What is expected: What I need is an exact repeat of the lines from the one with "brown pencil: 1 -> 0" through the end of the listing below. Leave out every picture.

━━━━━ Information provided ━━━━━

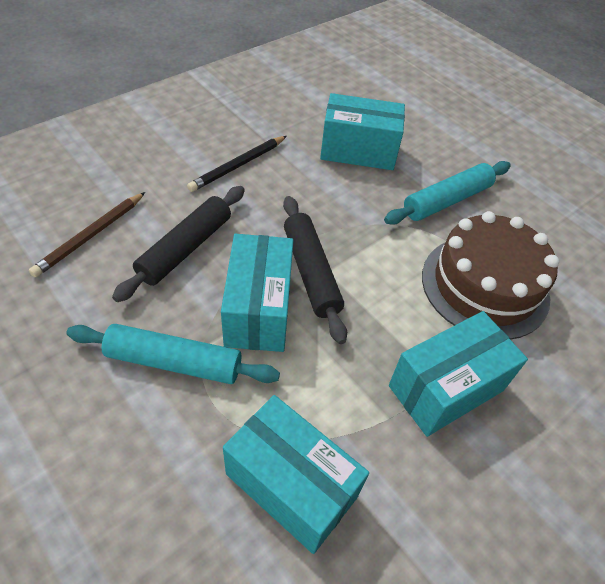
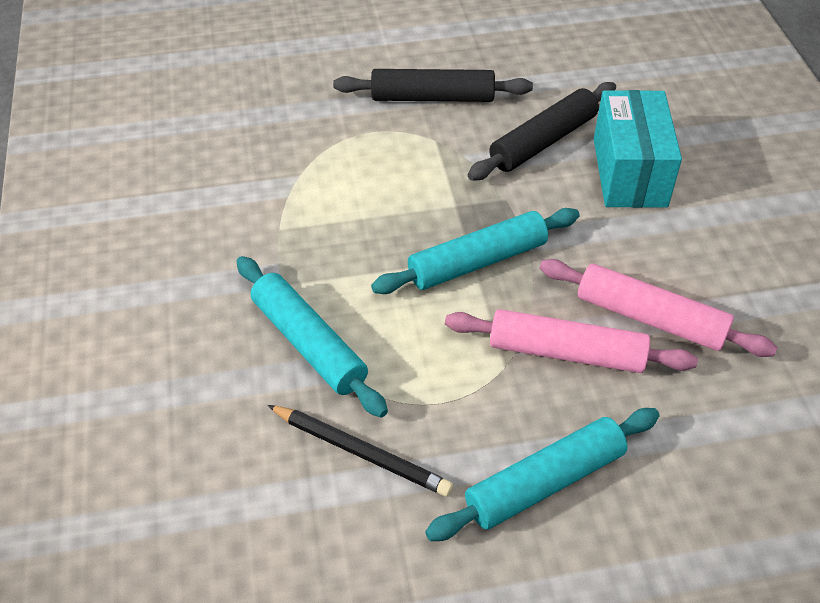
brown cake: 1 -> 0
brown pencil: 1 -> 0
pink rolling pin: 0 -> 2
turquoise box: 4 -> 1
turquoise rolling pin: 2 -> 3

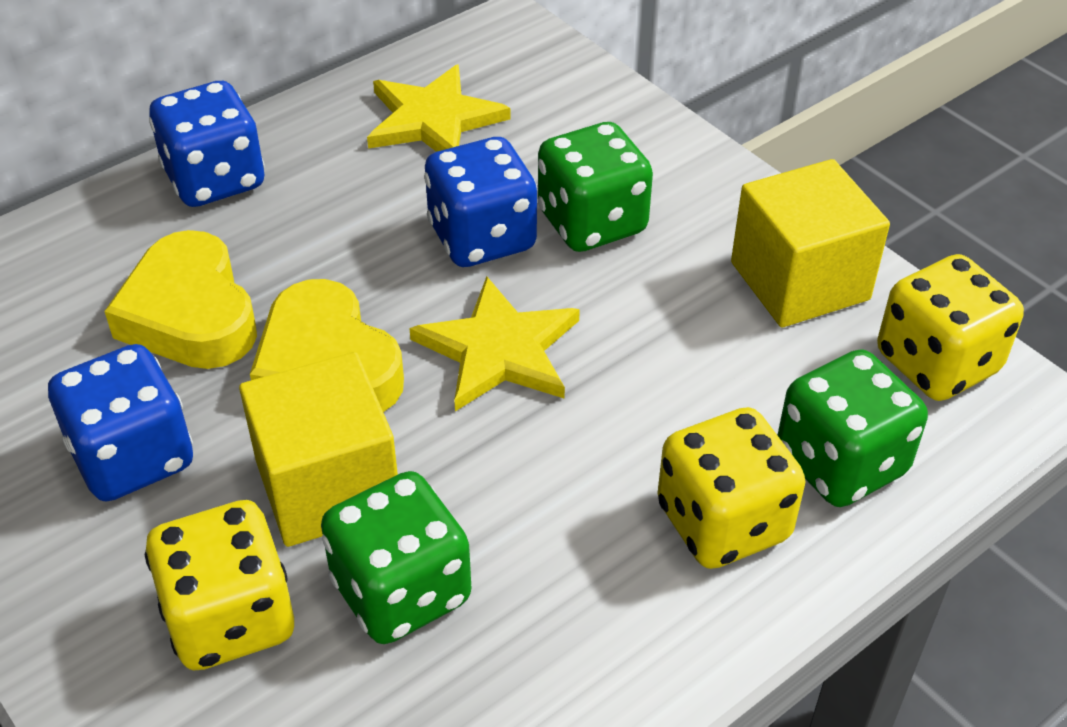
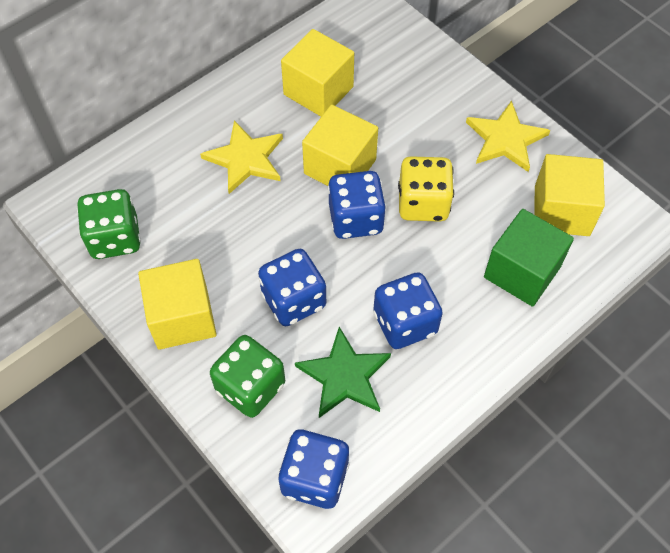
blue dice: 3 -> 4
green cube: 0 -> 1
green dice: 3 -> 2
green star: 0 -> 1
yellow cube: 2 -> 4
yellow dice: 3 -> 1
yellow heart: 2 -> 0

━━━━━

Result:
brown pencil: 1 -> 0
pink rolling pin: 0 -> 2
turquoise box: 4 -> 1
turquoise rolling pin: 2 -> 3

blue dice: 3 -> 4
green cube: 0 -> 1
green dice: 3 -> 2
green star: 0 -> 1
yellow cube: 2 -> 4
yellow dice: 3 -> 1
yellow heart: 2 -> 0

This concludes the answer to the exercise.